◆ DATA RECORDS ◆
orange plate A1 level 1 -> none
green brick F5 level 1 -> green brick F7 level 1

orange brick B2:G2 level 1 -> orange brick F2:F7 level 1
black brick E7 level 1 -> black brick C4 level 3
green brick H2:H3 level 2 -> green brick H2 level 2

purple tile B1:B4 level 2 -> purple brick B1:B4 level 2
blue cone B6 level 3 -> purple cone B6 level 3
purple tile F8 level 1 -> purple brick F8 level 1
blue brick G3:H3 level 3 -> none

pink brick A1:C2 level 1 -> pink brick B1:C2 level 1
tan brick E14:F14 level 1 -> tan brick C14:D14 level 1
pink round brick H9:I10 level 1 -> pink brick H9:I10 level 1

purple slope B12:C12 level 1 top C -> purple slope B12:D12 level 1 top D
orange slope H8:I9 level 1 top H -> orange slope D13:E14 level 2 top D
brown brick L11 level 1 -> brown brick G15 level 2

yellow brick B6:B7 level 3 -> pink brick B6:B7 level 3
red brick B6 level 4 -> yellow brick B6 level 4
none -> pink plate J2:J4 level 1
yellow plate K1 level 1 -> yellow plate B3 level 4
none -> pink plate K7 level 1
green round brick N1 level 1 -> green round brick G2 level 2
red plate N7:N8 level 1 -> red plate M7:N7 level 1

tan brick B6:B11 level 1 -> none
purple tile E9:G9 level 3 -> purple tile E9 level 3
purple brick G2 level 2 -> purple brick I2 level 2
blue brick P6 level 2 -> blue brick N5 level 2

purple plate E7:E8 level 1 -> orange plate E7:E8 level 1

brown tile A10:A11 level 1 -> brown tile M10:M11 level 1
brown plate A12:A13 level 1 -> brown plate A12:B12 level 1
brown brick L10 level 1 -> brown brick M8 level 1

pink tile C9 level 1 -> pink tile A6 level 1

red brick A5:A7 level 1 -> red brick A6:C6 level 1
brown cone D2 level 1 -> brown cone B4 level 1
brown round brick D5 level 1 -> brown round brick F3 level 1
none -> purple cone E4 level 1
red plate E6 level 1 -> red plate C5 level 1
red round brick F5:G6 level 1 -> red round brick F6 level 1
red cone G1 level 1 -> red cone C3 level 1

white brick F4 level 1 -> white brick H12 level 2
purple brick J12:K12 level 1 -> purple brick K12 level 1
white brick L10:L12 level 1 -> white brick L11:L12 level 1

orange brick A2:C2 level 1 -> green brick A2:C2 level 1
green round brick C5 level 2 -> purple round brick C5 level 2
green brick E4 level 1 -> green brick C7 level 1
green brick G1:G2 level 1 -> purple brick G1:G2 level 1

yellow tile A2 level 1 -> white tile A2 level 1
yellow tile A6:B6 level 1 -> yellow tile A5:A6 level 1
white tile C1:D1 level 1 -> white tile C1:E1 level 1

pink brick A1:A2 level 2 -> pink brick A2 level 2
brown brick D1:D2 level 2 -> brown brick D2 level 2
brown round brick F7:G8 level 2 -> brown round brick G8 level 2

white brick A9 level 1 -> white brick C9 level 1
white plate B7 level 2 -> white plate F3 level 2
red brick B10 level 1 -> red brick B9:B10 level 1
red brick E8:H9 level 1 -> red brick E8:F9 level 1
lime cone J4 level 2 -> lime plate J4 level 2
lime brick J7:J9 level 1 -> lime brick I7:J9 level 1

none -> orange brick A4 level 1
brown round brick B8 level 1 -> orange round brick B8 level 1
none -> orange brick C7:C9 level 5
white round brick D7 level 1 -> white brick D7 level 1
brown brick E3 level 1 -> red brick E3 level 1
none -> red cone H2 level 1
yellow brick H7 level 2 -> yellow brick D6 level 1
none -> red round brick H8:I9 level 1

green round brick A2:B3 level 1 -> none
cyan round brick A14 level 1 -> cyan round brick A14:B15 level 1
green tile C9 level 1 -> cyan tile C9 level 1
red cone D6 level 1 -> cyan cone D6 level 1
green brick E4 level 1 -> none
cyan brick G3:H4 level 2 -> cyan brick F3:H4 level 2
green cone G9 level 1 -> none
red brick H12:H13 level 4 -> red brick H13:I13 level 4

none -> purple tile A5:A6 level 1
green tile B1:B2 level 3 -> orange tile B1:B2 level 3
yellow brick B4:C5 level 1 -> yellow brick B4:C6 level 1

◆ WHAT TO DO ◆
Copy exactly the lines from the top of the entries through the line with "blue cone B6" in it, please, keeping both ends and adding nothing.

◆ SOLUTION ◆
orange plate A1 level 1 -> none
green brick F5 level 1 -> green brick F7 level 1

orange brick B2:G2 level 1 -> orange brick F2:F7 level 1
black brick E7 level 1 -> black brick C4 level 3
green brick H2:H3 level 2 -> green brick H2 level 2

purple tile B1:B4 level 2 -> purple brick B1:B4 level 2
blue cone B6 level 3 -> purple cone B6 level 3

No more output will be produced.